● Records provided:
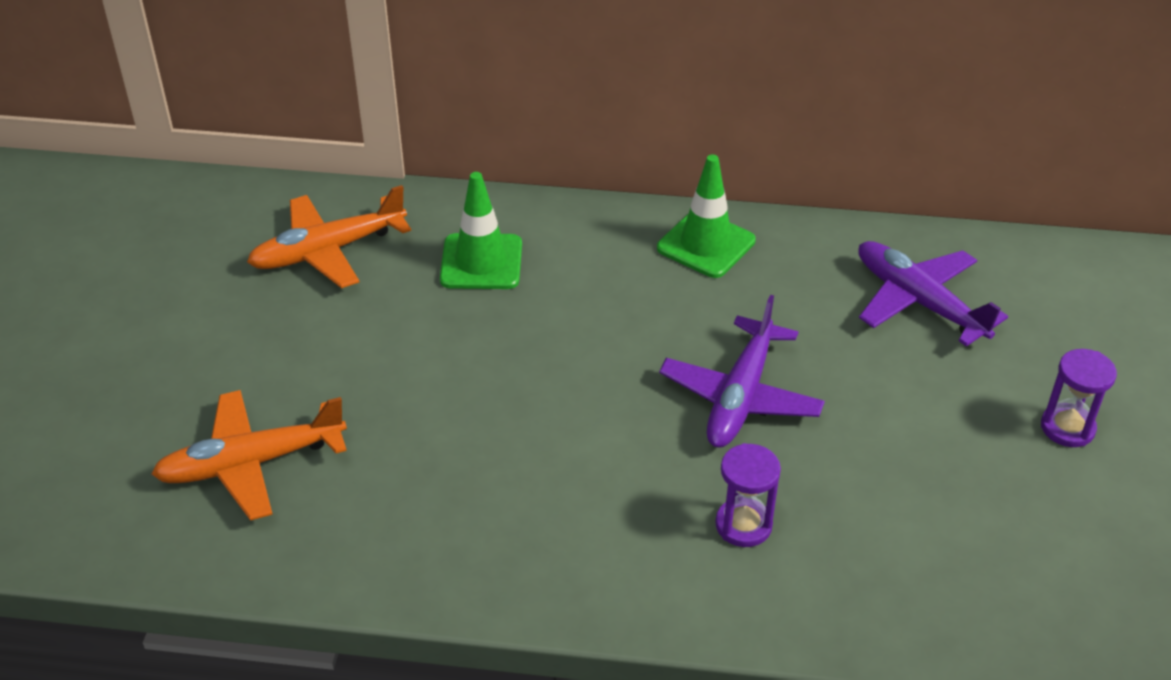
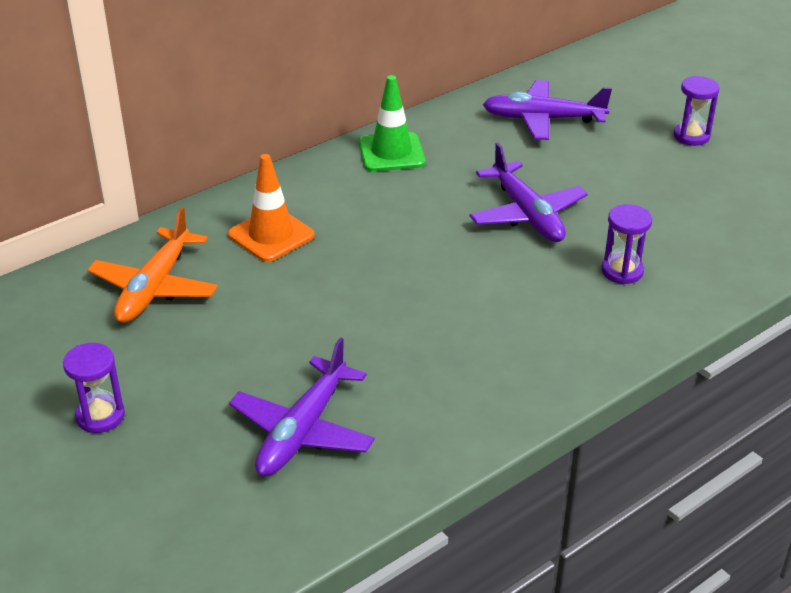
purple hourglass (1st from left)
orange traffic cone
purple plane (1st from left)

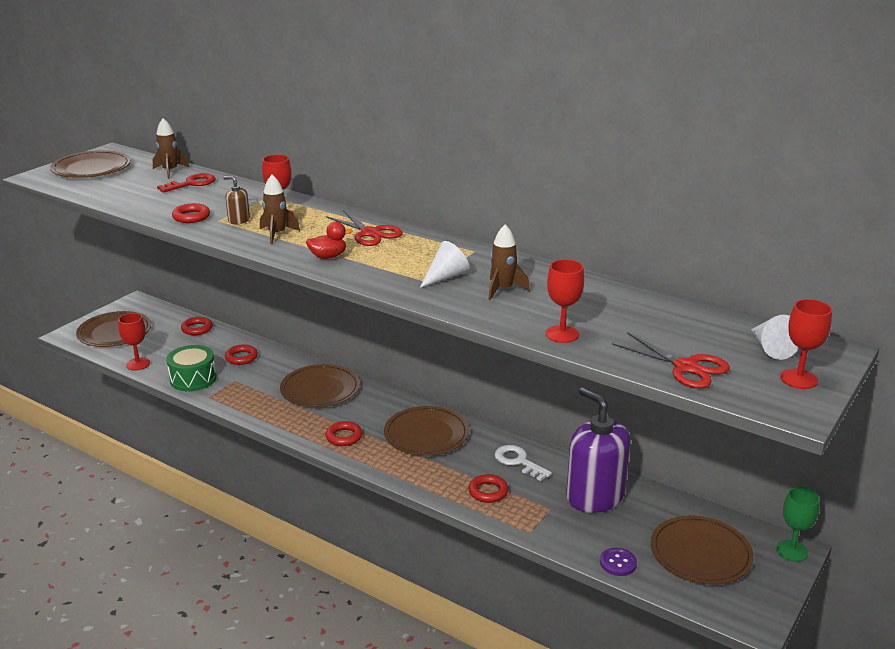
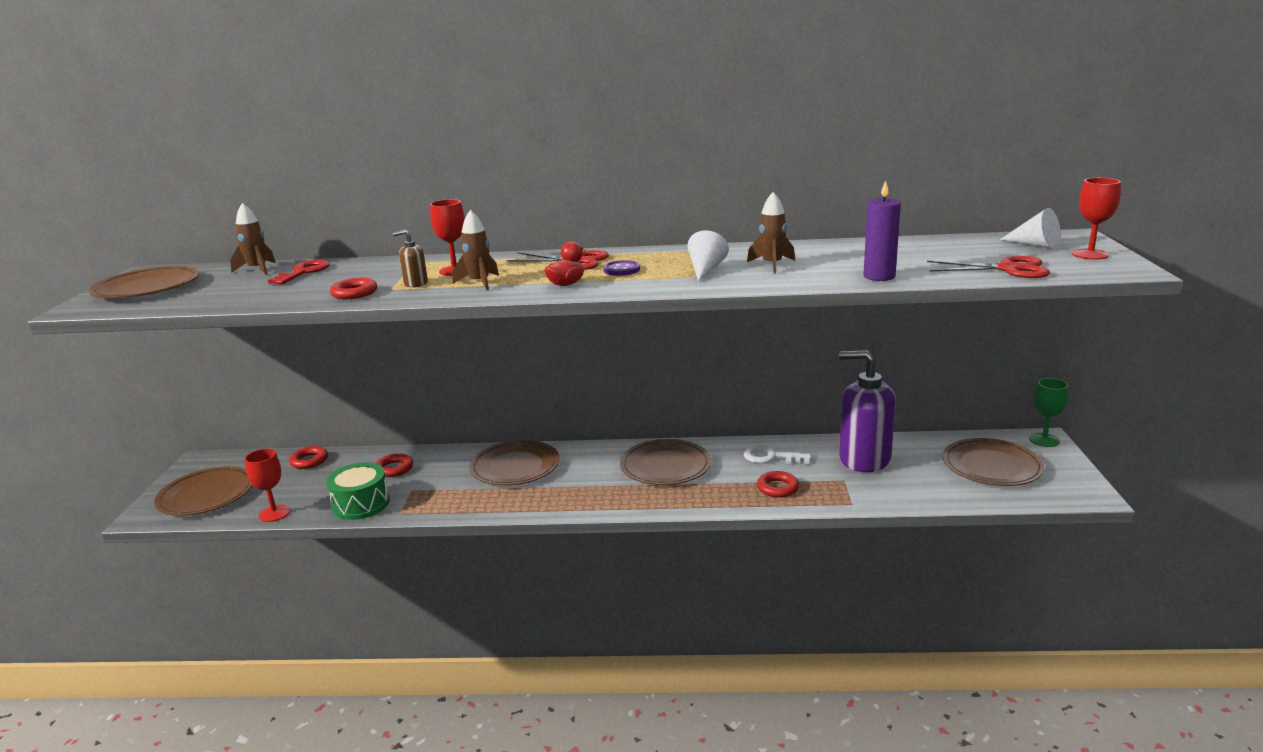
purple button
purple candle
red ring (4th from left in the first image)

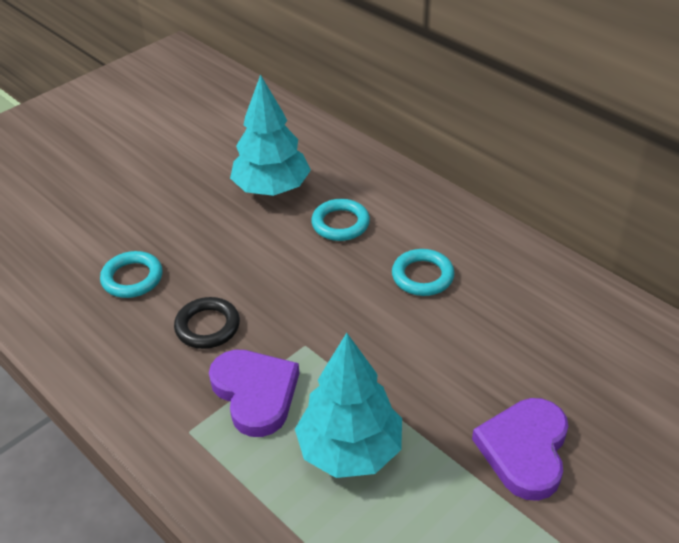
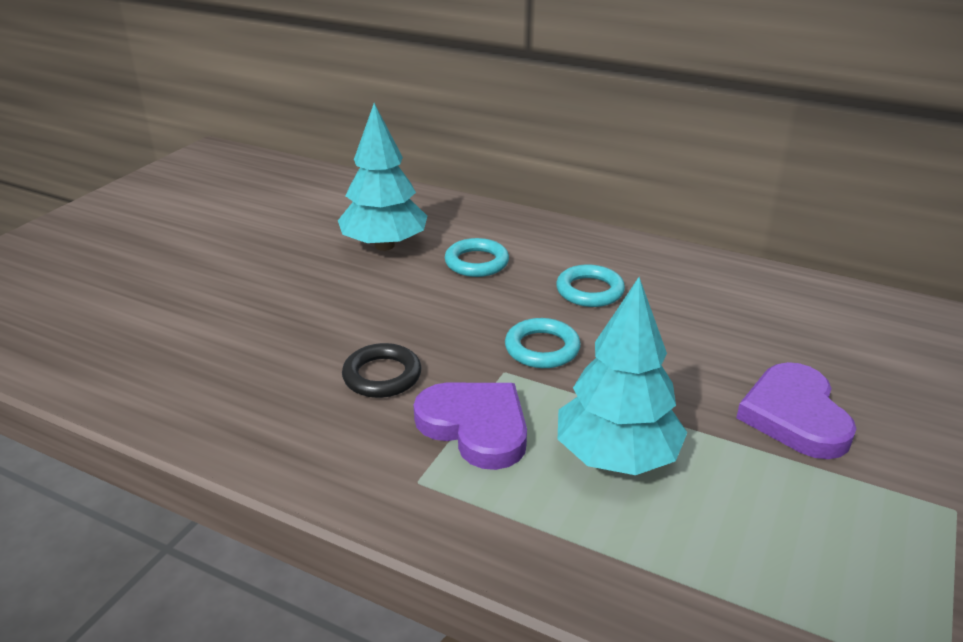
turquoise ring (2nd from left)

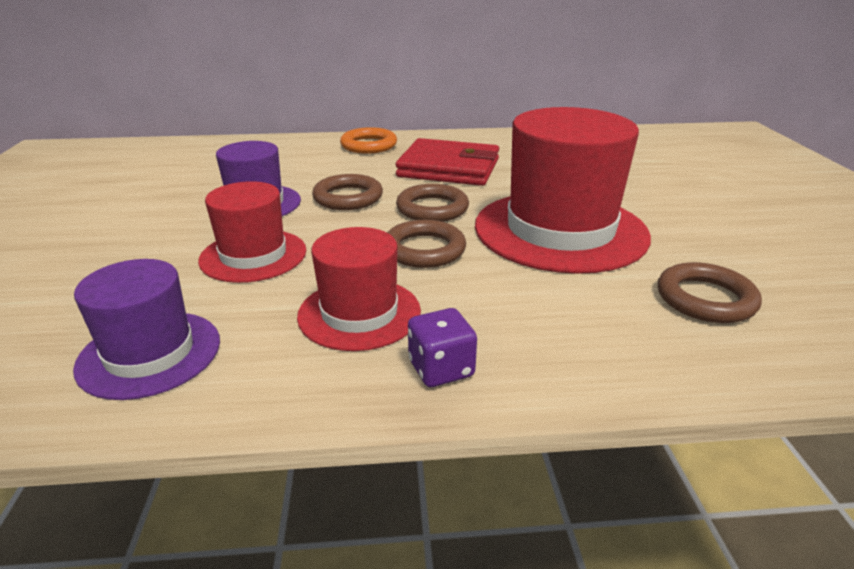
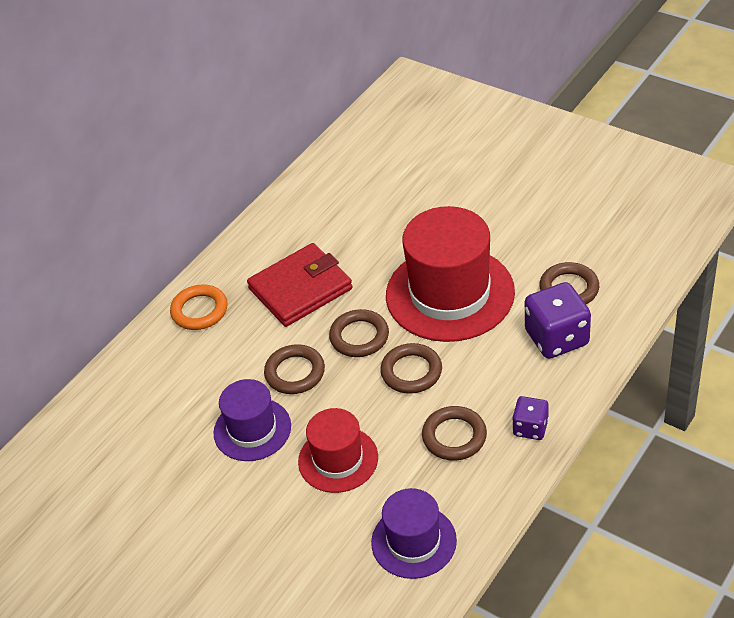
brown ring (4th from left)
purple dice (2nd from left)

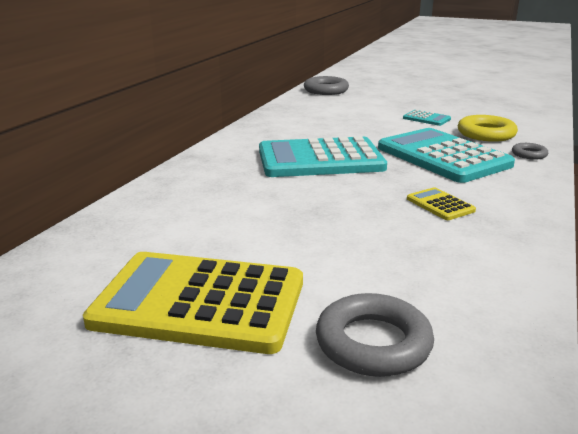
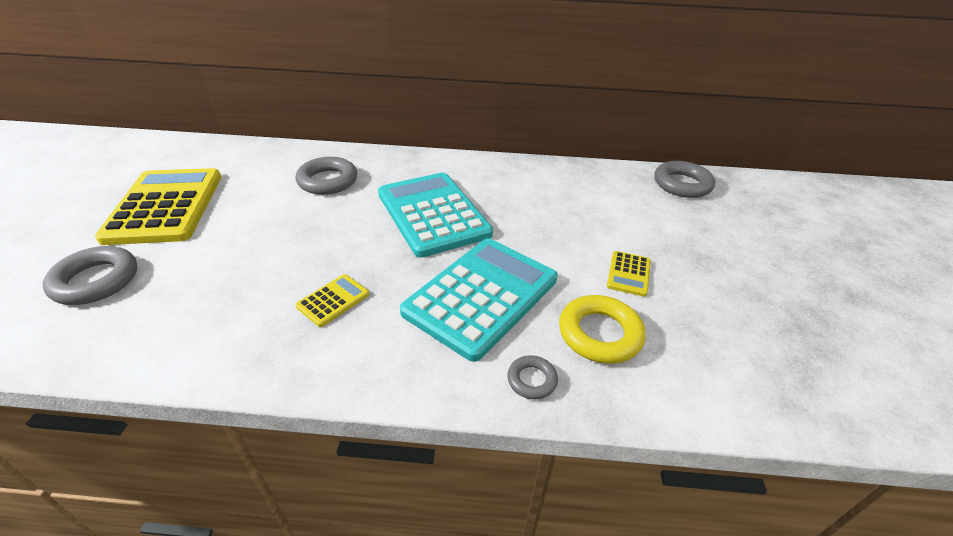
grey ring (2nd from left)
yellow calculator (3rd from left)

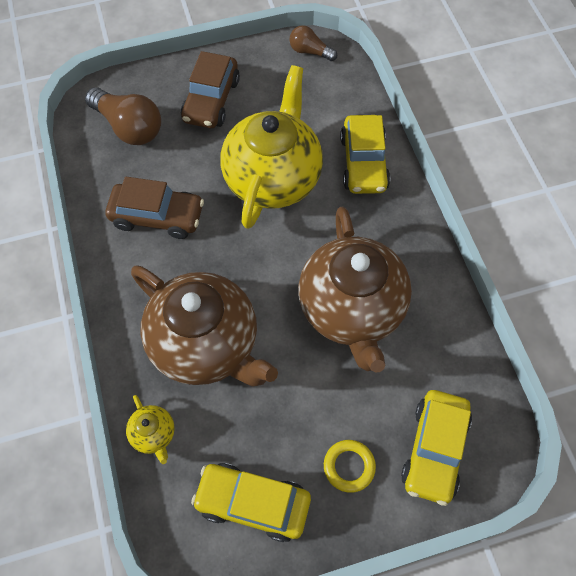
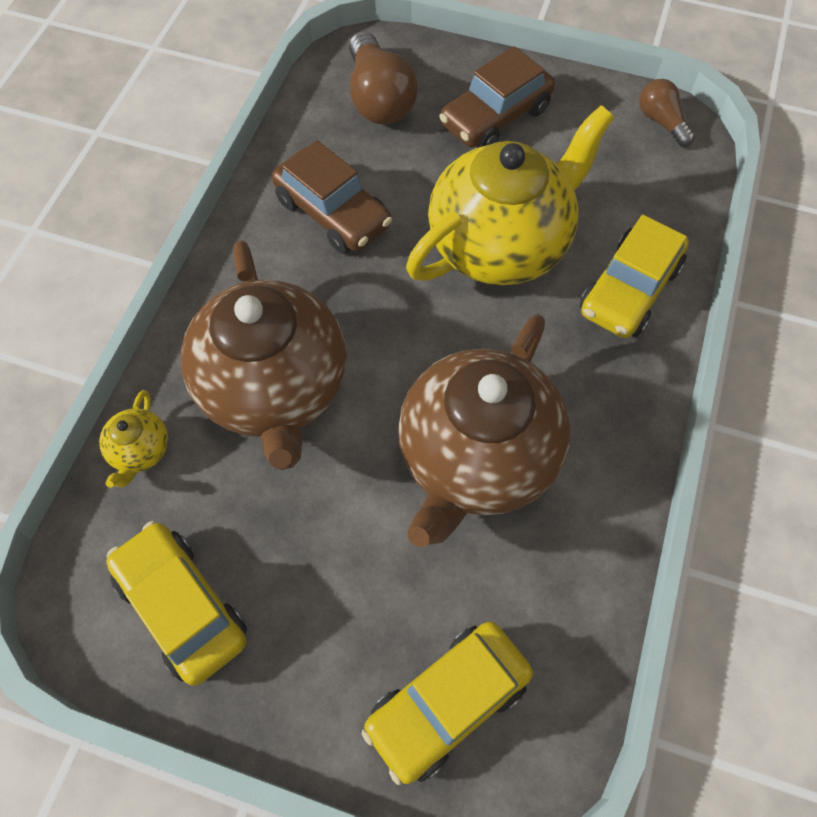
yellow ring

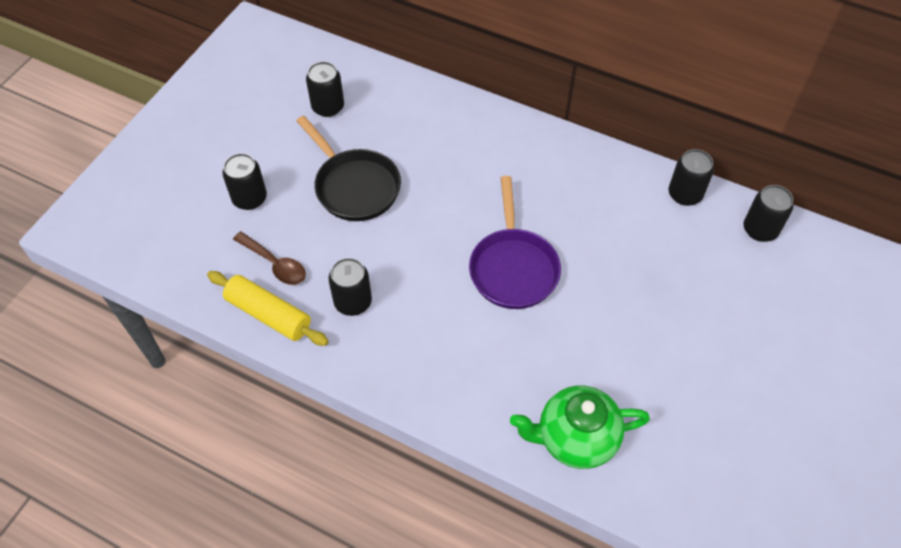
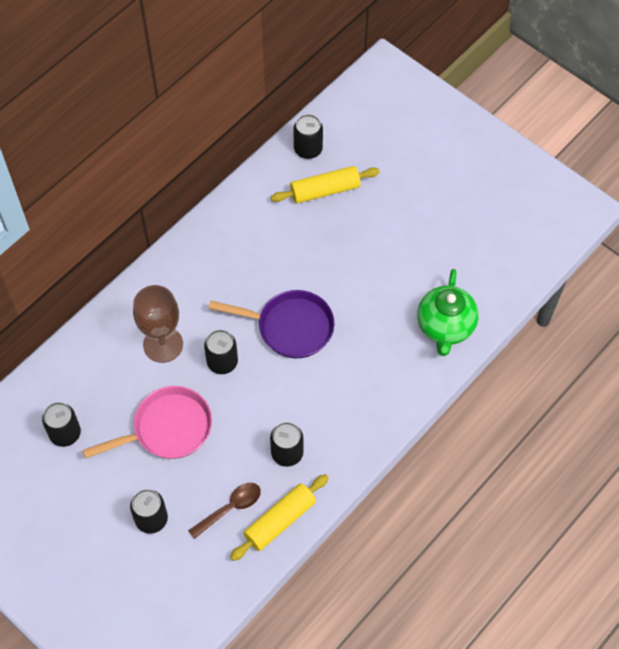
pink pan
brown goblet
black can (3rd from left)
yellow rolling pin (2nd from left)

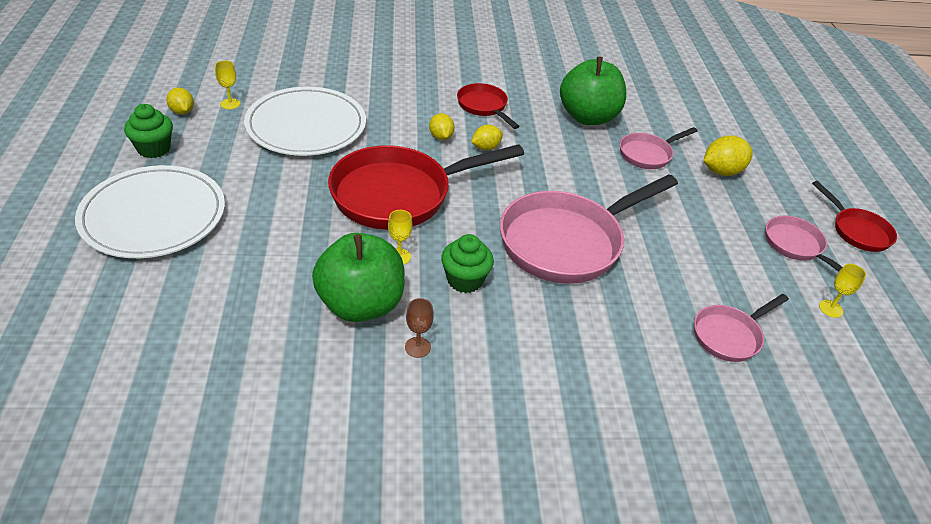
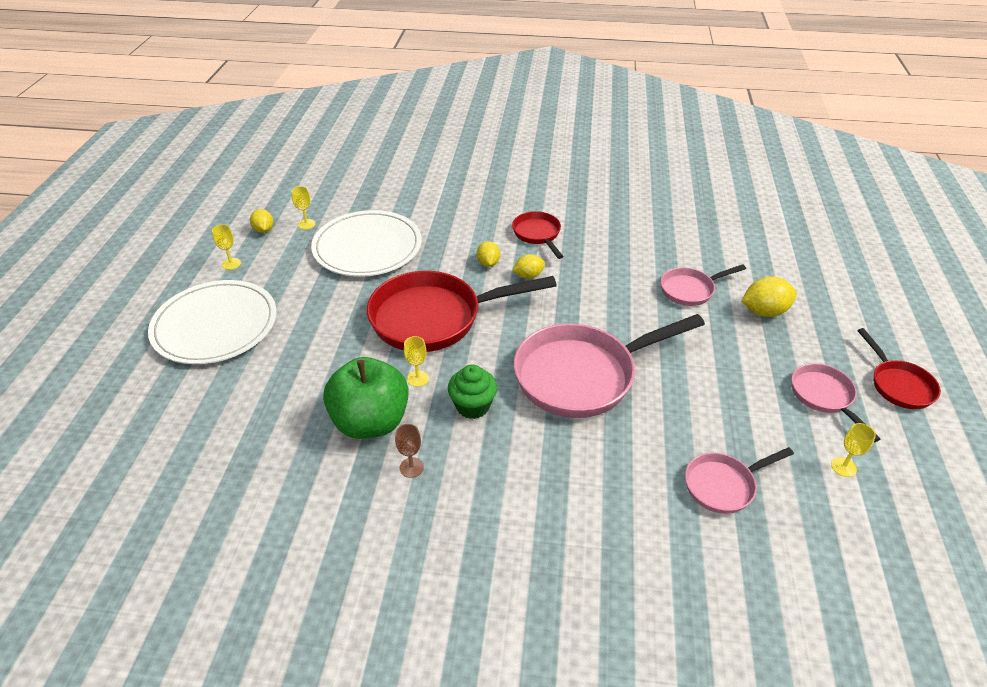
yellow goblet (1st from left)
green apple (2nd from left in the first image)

● What is needed: Please set down the lines above word for word and leave out the pictures.

● Exercise answer:
purple hourglass (1st from left)
orange traffic cone
purple plane (1st from left)

purple button
purple candle
red ring (4th from left in the first image)

turquoise ring (2nd from left)

brown ring (4th from left)
purple dice (2nd from left)

grey ring (2nd from left)
yellow calculator (3rd from left)

yellow ring

pink pan
brown goblet
black can (3rd from left)
yellow rolling pin (2nd from left)

yellow goblet (1st from left)
green apple (2nd from left in the first image)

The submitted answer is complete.